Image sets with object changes
....
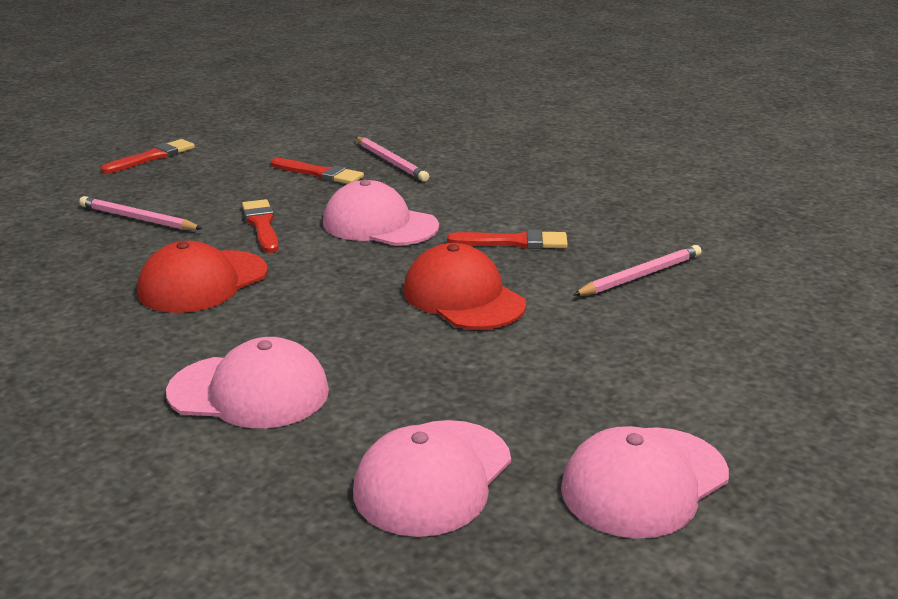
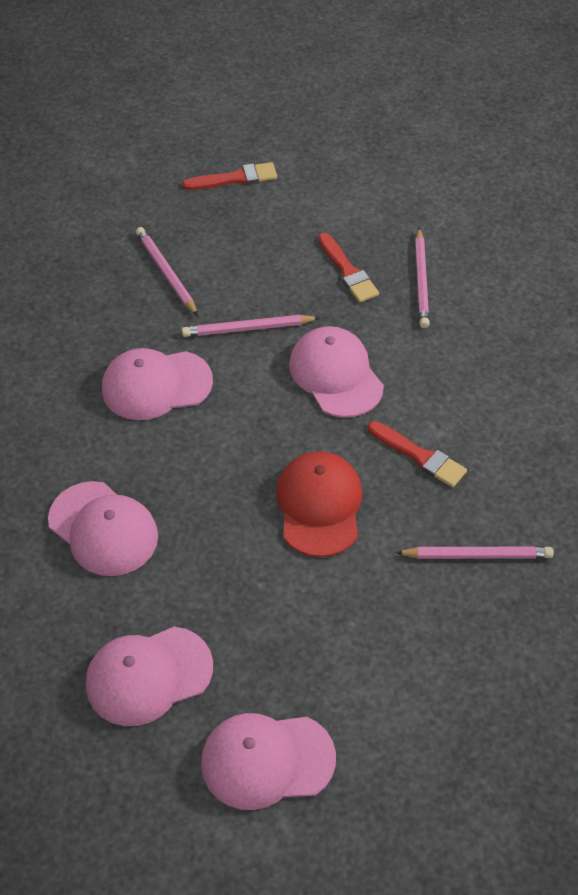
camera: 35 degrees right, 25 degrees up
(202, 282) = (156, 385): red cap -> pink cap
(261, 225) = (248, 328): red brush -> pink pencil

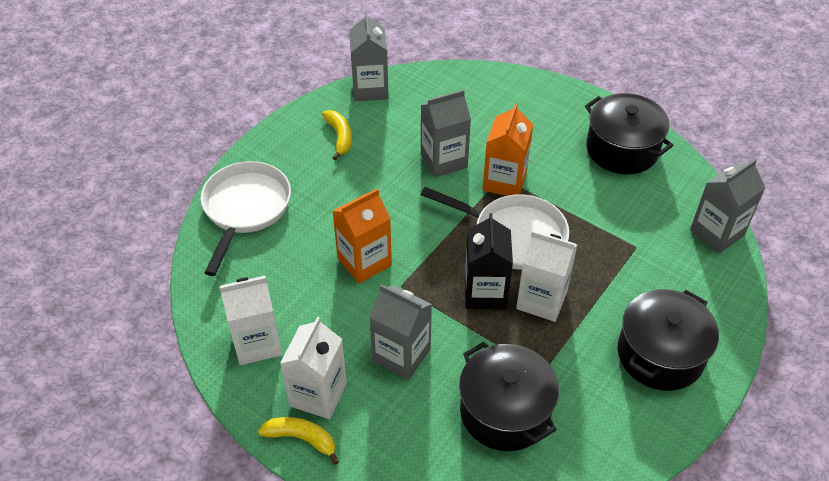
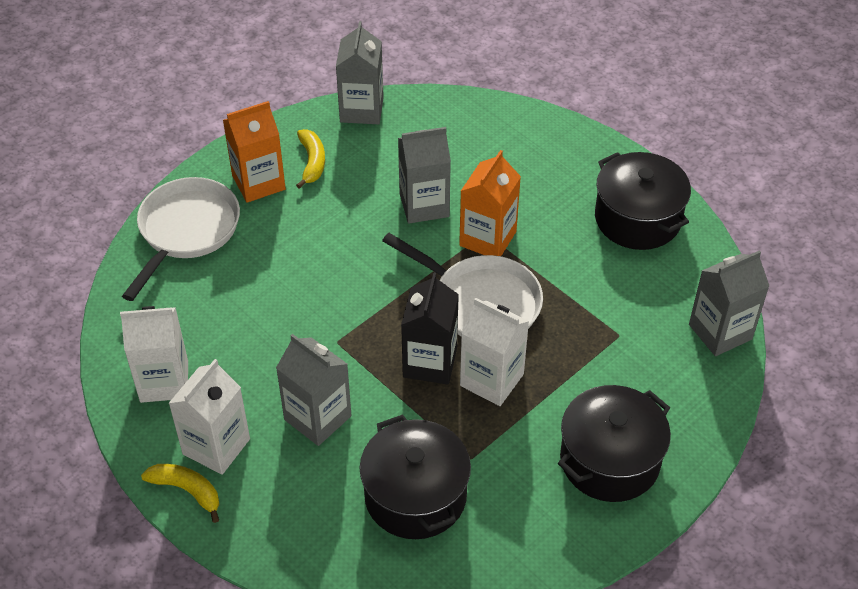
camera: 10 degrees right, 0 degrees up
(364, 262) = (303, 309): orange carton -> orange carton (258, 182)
....
Work request: Go through the records above and, whenever a line includes the word "right", copy it.

Reply to the task:
camera: 35 degrees right, 25 degrees up
camera: 10 degrees right, 0 degrees up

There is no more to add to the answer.